(PROBLEM DETAILS): Each line in the material below must be transcribed exactly; no picture belongs in the copy.

(DATA SHOWN):
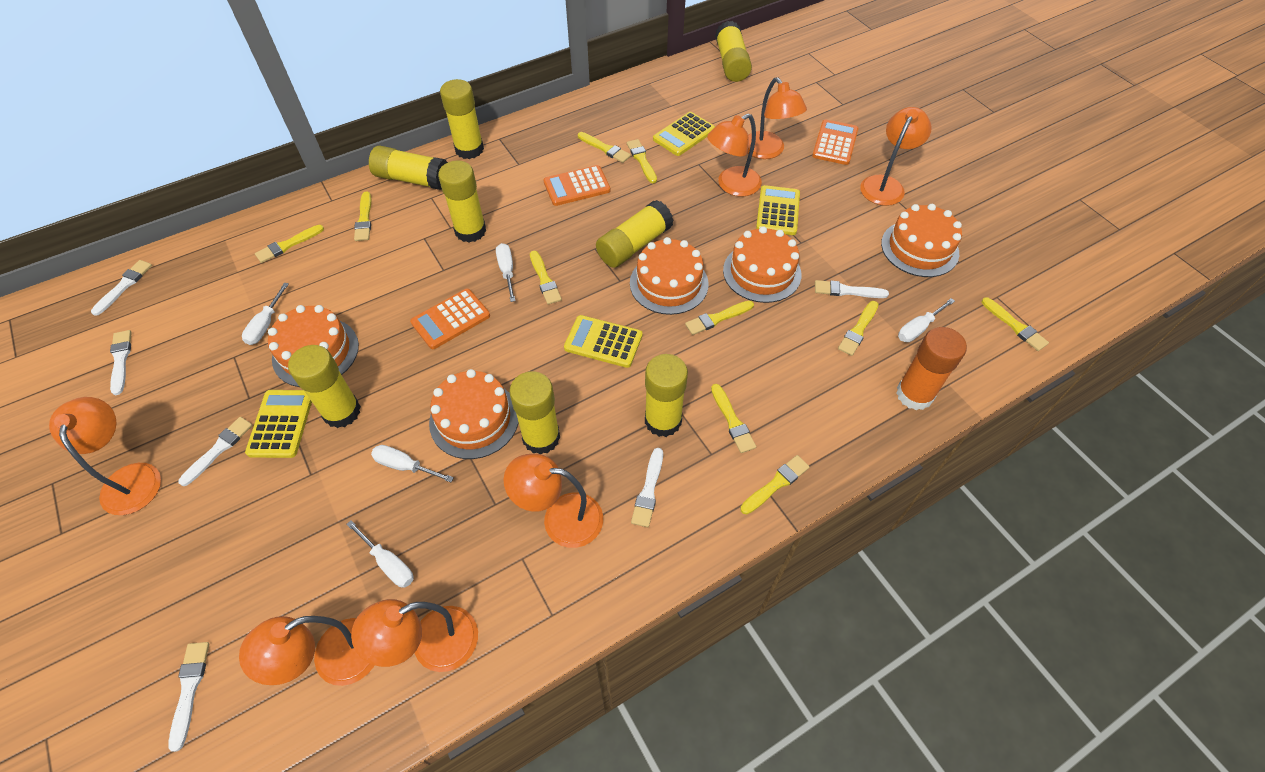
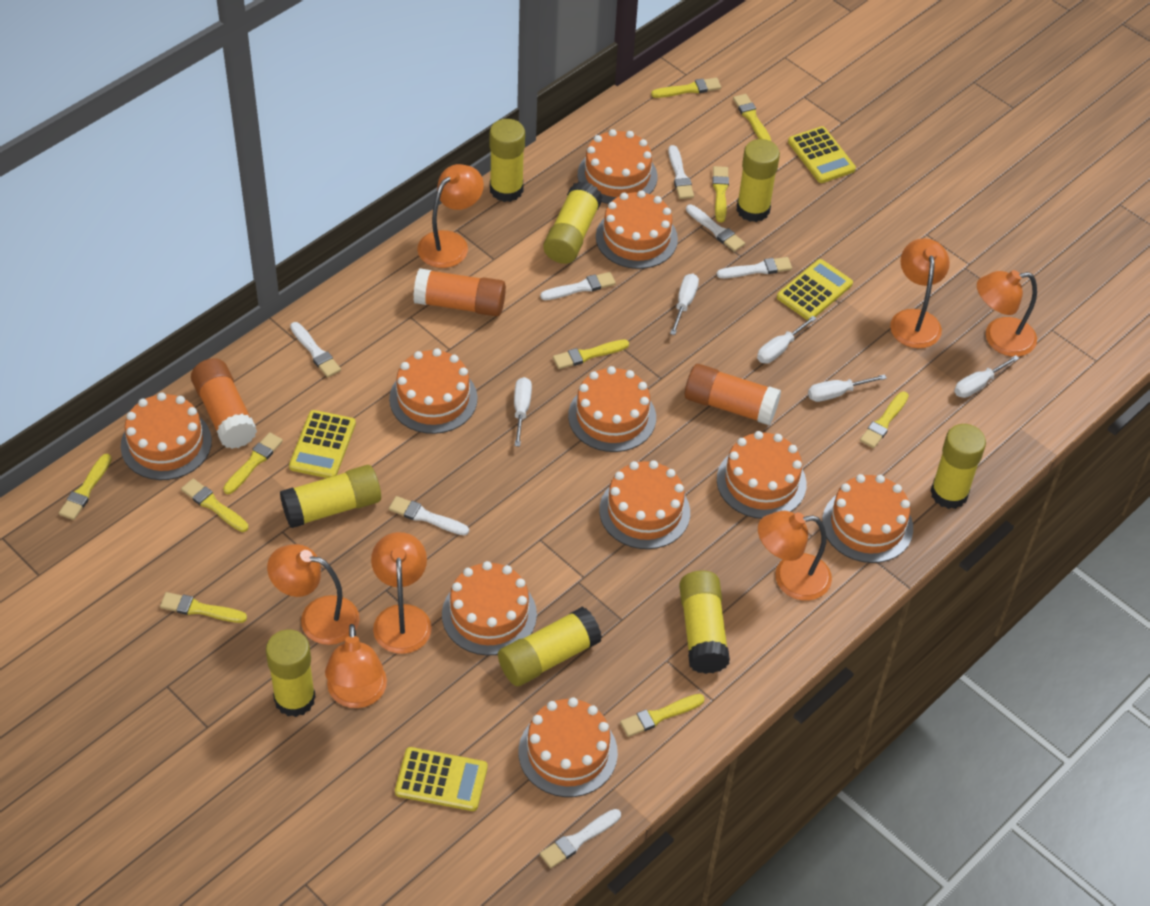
orange cake: 5 -> 10
orange calculator: 3 -> 0
orange glue stick: 1 -> 3
white brush: 6 -> 7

(ANSWER SECTION):
orange cake: 5 -> 10
orange calculator: 3 -> 0
orange glue stick: 1 -> 3
white brush: 6 -> 7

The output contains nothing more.